- [WHAT THE TASK REQUIRES]
Everything in the entries except the pictures should be repeated exactly.

[INPUT FOR THIS TASK — start]

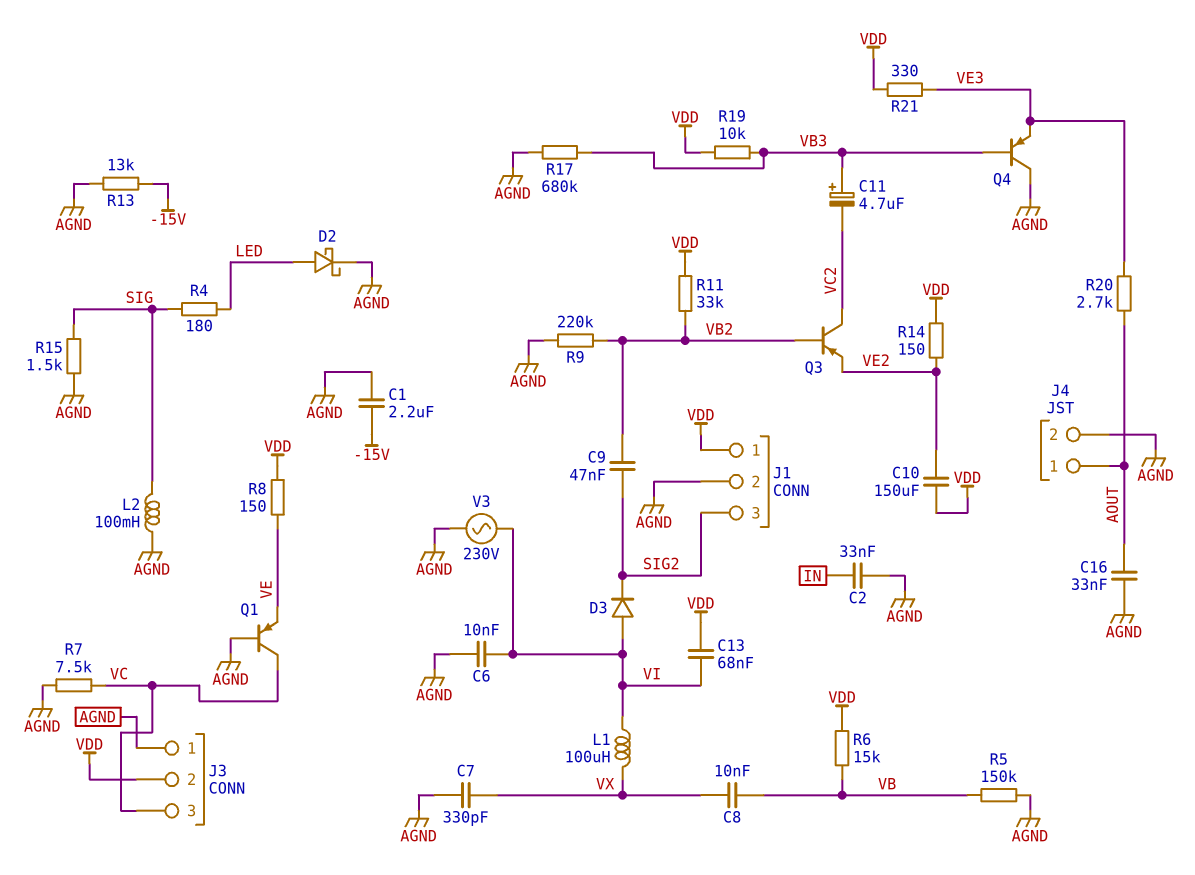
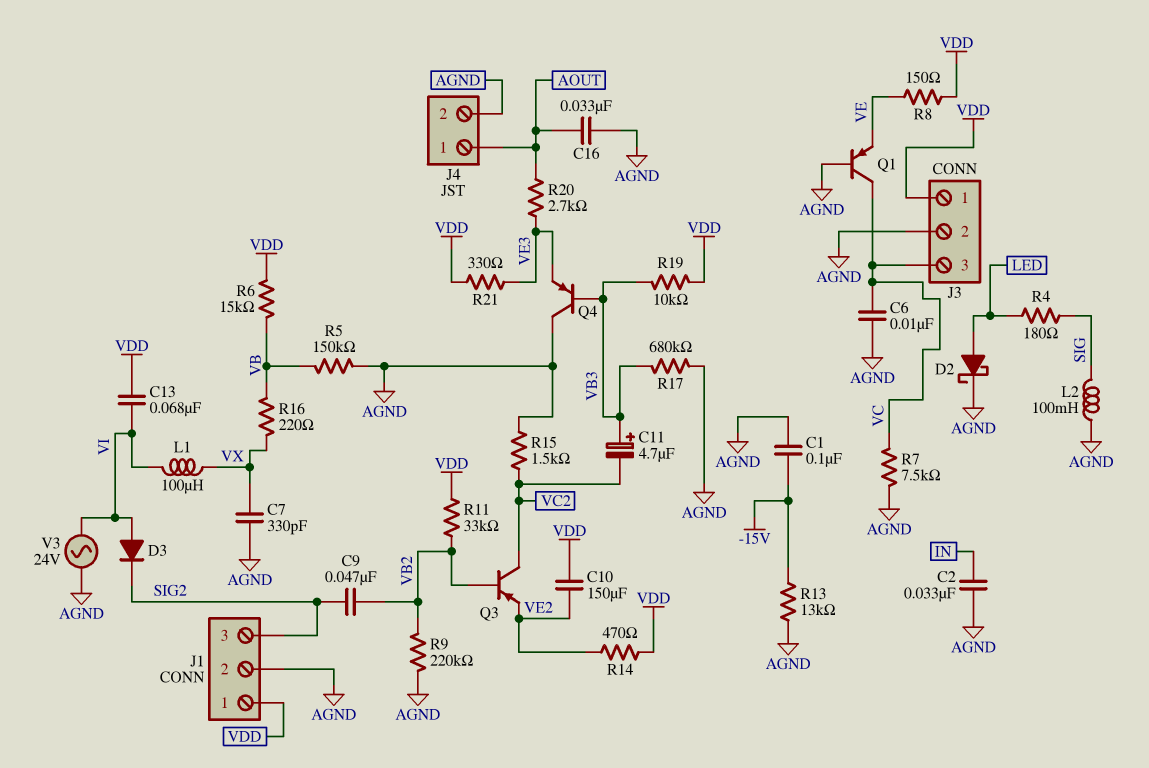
C1: 2.2uF (-15V, AGND) -> 100nF (-15V, AGND)
C6: 10nF (AGND, VI) -> 10nF (AGND, VC)
C8: 10nF (VB, VX) -> none
J3 pin 1: AGND -> VDD
J3 pin 2: VDD -> AGND
R14: 150 (VDD, VE2) -> 470 (VDD, VE2)
R15: 1.5k (AGND, SIG) -> 1.5k (AGND, VC2)
R16: none -> 220 (VB, VX)
V3: AC 230V (AGND, VI) -> AC 24V (AGND, VI)

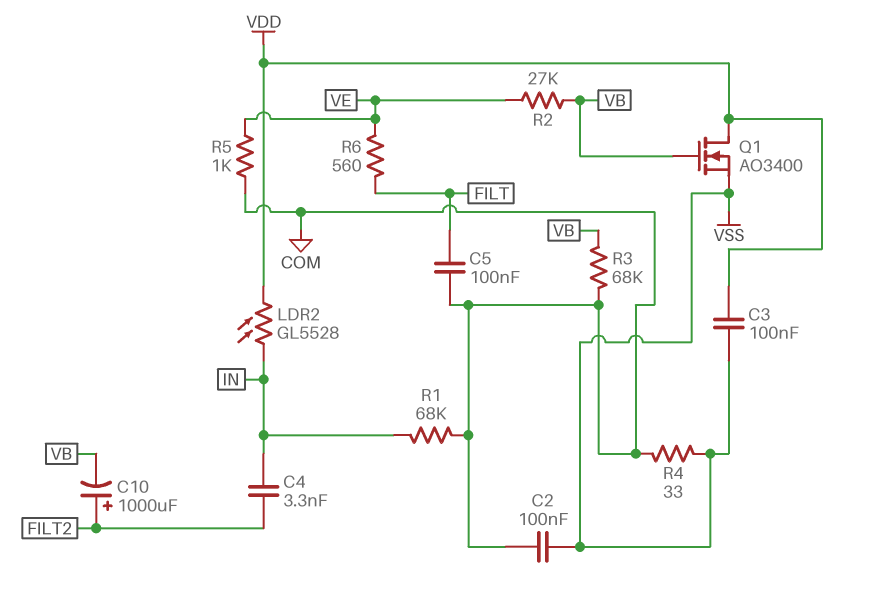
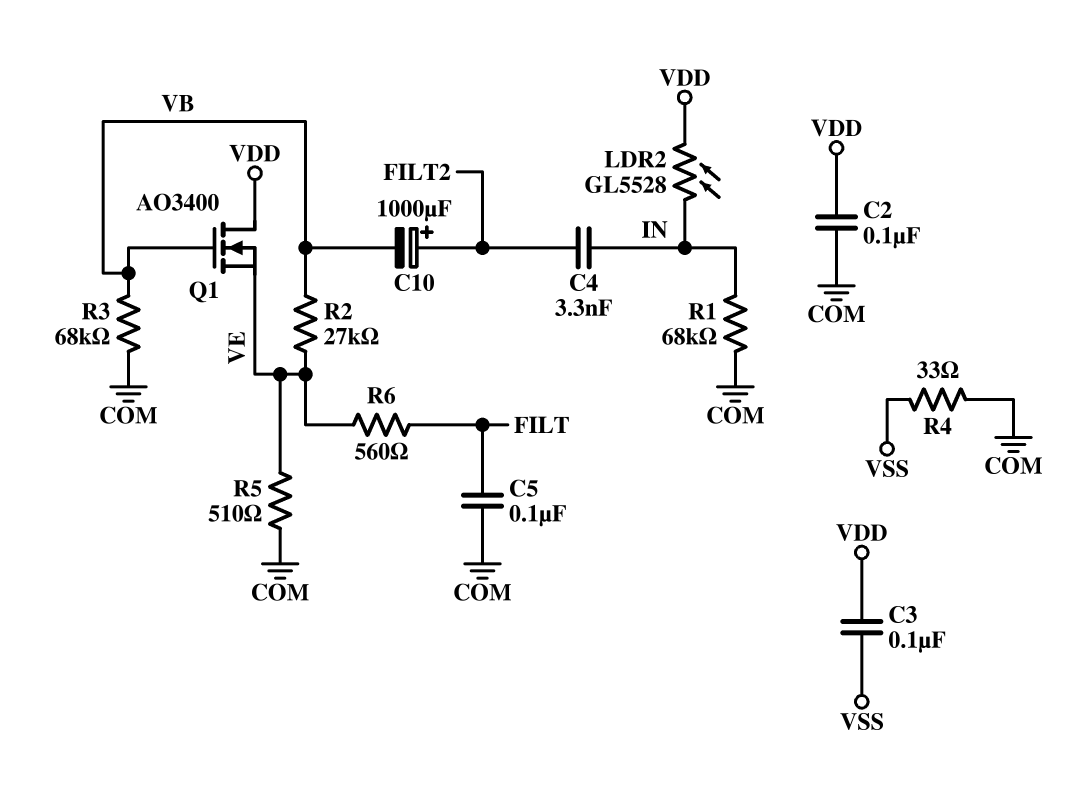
C2: 100nF (COM, VSS) -> 100nF (COM, VDD)
Q1: NMOS AO3400 (G VB, D VDD, S VSS) -> NMOS AO3400 (G VB, D VDD, S VE)
R5: 1k (COM, VE) -> 510 (COM, VE)

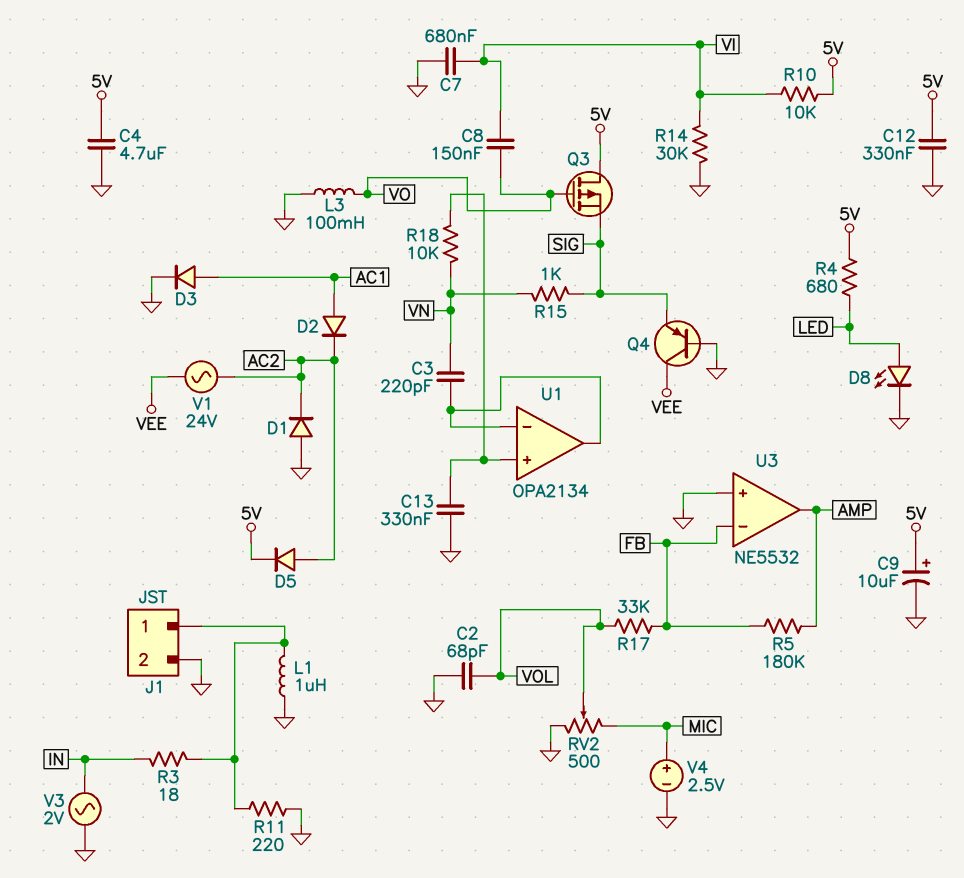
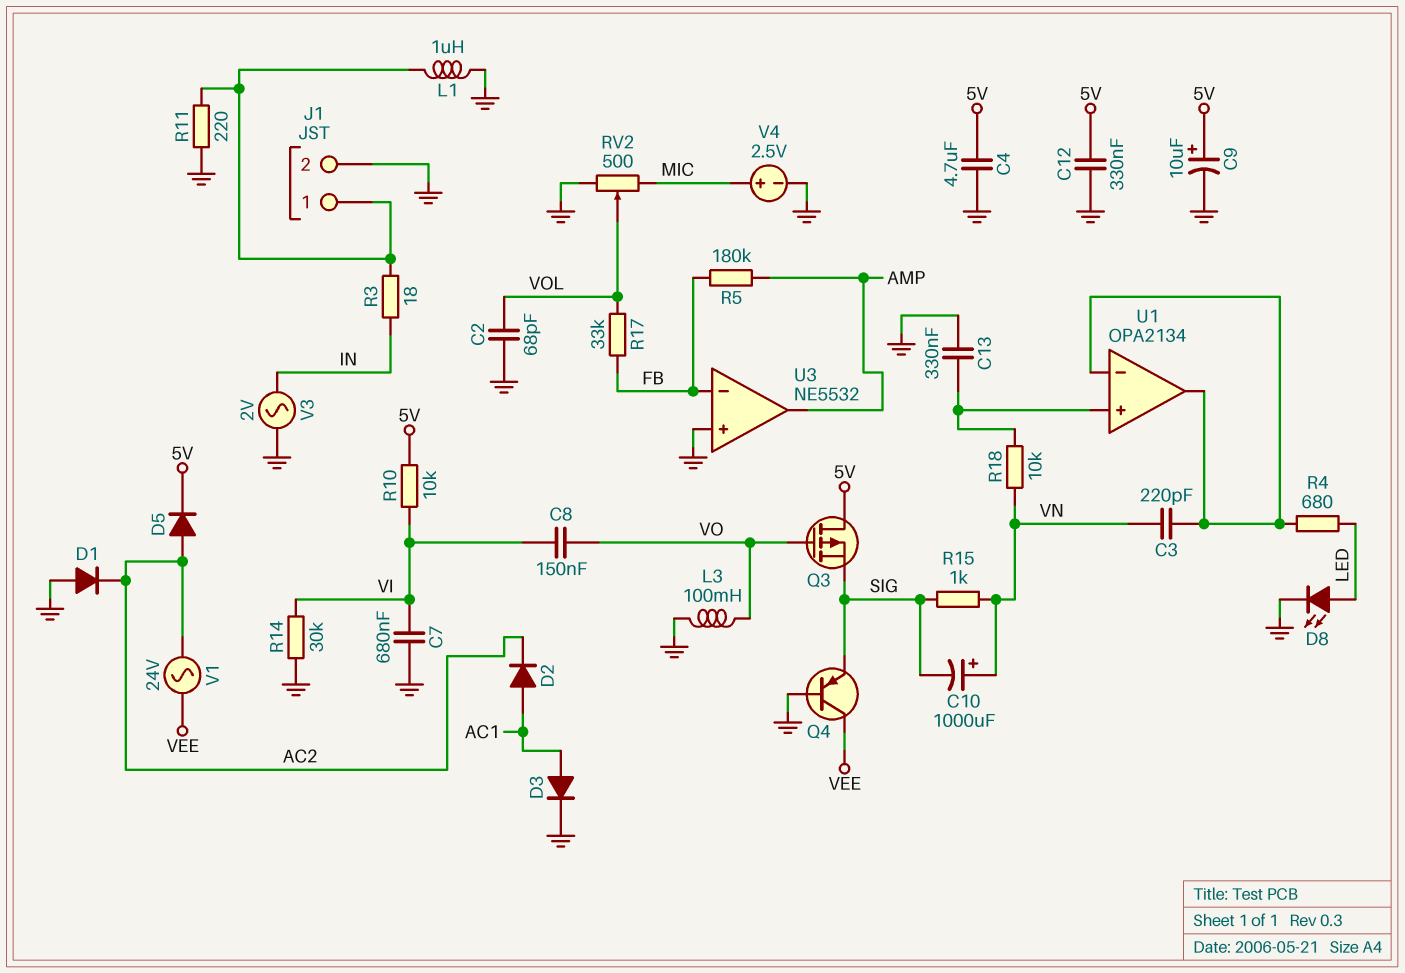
C10: none -> 1000uF (plus VN, minus SIG)
R4: 680 (5V, LED) -> 680 (LED, U1/in-)

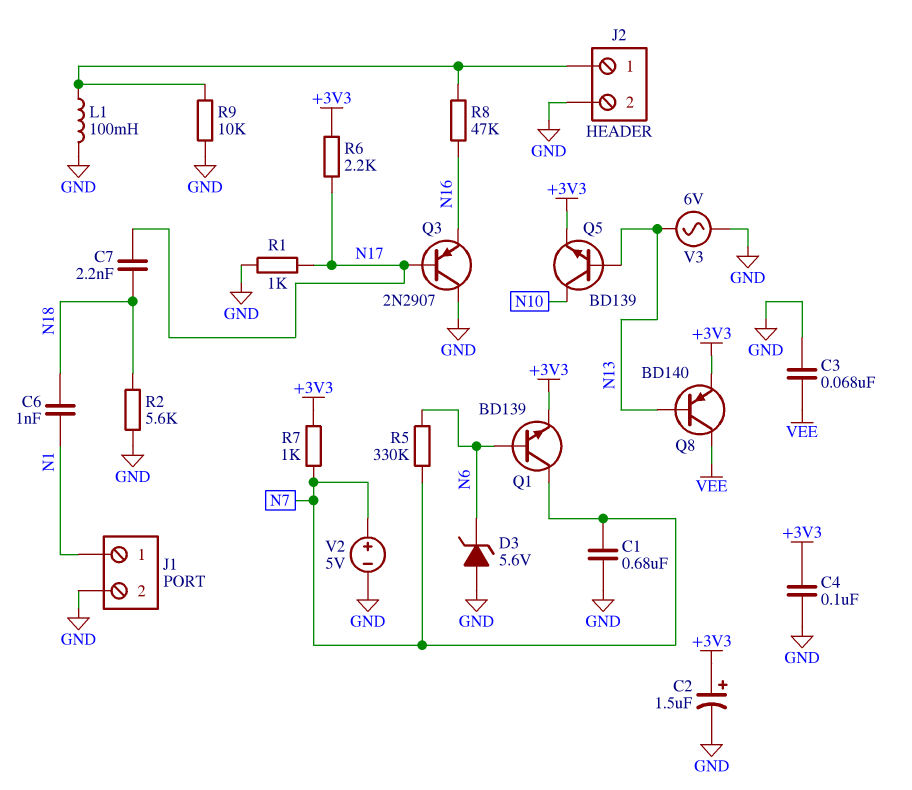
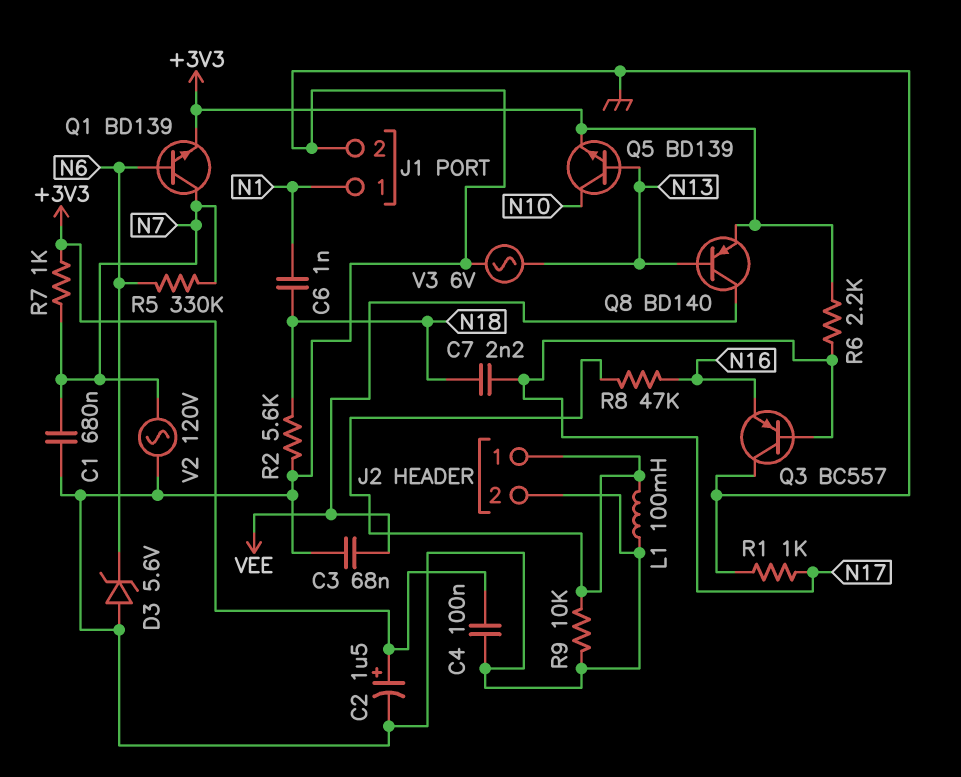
Q3: PNP 2N2907 (B N17, C GND, E N16) -> PNP BC557 (B N17, C GND, E N16)
V2: 5V (plus N7, minus GND) -> AC 120V (GND, N7)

[INPUT FOR THIS TASK — finish]

- [WORKED SOLUTION]
C1: 2.2uF (-15V, AGND) -> 100nF (-15V, AGND)
C6: 10nF (AGND, VI) -> 10nF (AGND, VC)
C8: 10nF (VB, VX) -> none
J3 pin 1: AGND -> VDD
J3 pin 2: VDD -> AGND
R14: 150 (VDD, VE2) -> 470 (VDD, VE2)
R15: 1.5k (AGND, SIG) -> 1.5k (AGND, VC2)
R16: none -> 220 (VB, VX)
V3: AC 230V (AGND, VI) -> AC 24V (AGND, VI)

C2: 100nF (COM, VSS) -> 100nF (COM, VDD)
Q1: NMOS AO3400 (G VB, D VDD, S VSS) -> NMOS AO3400 (G VB, D VDD, S VE)
R5: 1k (COM, VE) -> 510 (COM, VE)

C10: none -> 1000uF (plus VN, minus SIG)
R4: 680 (5V, LED) -> 680 (LED, U1/in-)

Q3: PNP 2N2907 (B N17, C GND, E N16) -> PNP BC557 (B N17, C GND, E N16)
V2: 5V (plus N7, minus GND) -> AC 120V (GND, N7)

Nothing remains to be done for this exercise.